** Opening EXERCISE DATA block **

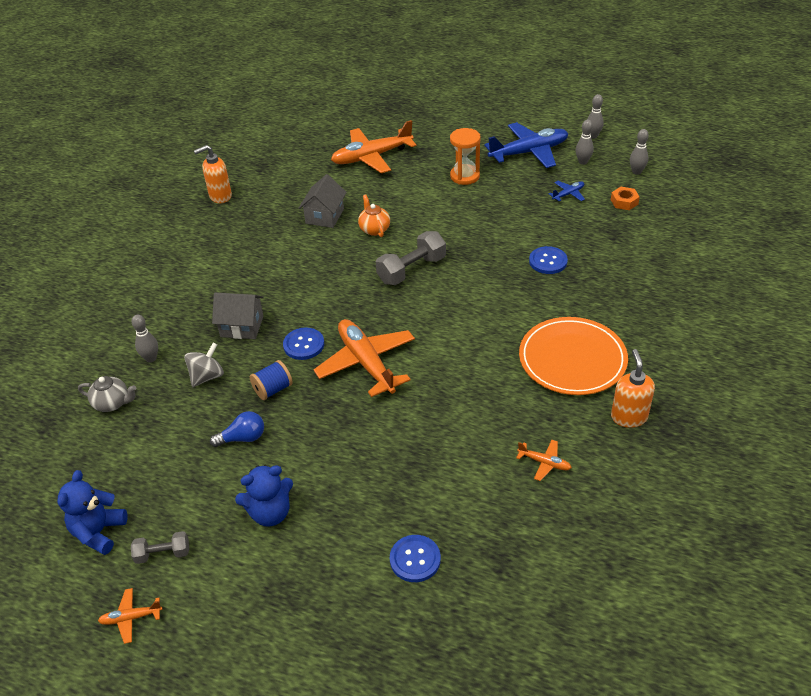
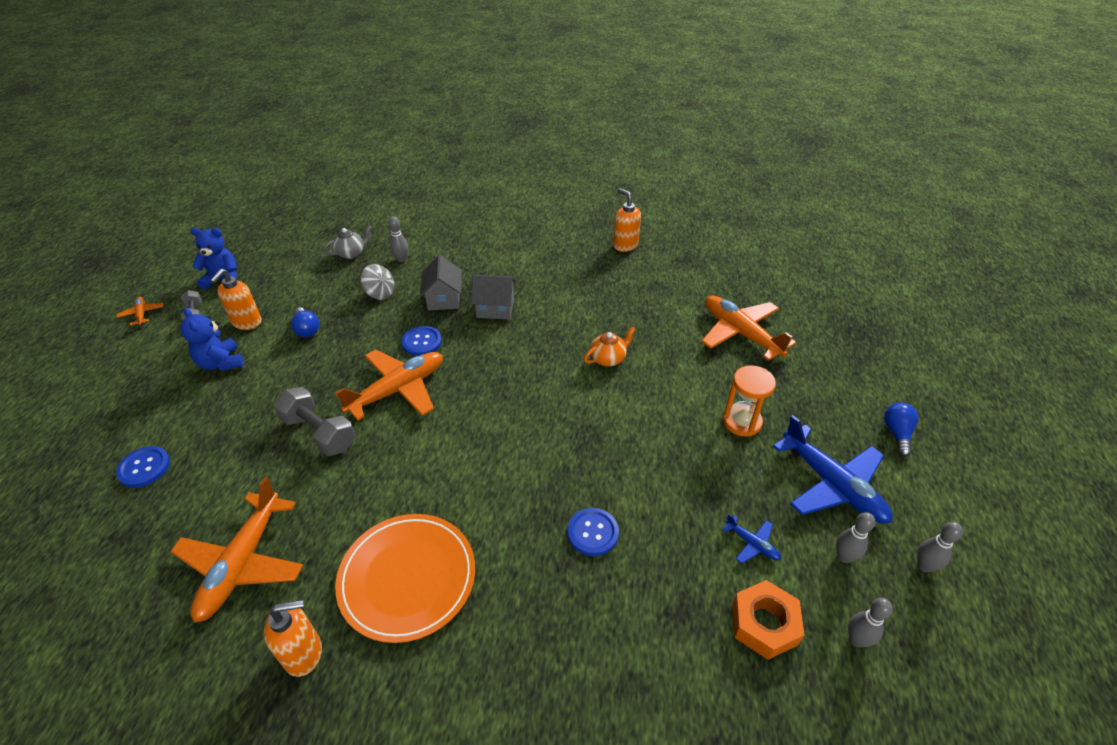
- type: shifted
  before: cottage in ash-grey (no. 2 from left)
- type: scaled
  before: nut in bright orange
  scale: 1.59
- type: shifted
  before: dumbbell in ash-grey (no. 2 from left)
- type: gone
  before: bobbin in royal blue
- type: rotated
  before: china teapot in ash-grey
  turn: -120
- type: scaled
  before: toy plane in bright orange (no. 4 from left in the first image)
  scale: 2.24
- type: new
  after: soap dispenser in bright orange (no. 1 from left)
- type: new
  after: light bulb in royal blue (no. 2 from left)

** Closing EXERCISE DATA block **

From the line holding "before: toy plane" to the end of the listing, copy every line exactly, both ends included, and add nothing.

  before: toy plane in bright orange (no. 4 from left in the first image)
  scale: 2.24
- type: new
  after: soap dispenser in bright orange (no. 1 from left)
- type: new
  after: light bulb in royal blue (no. 2 from left)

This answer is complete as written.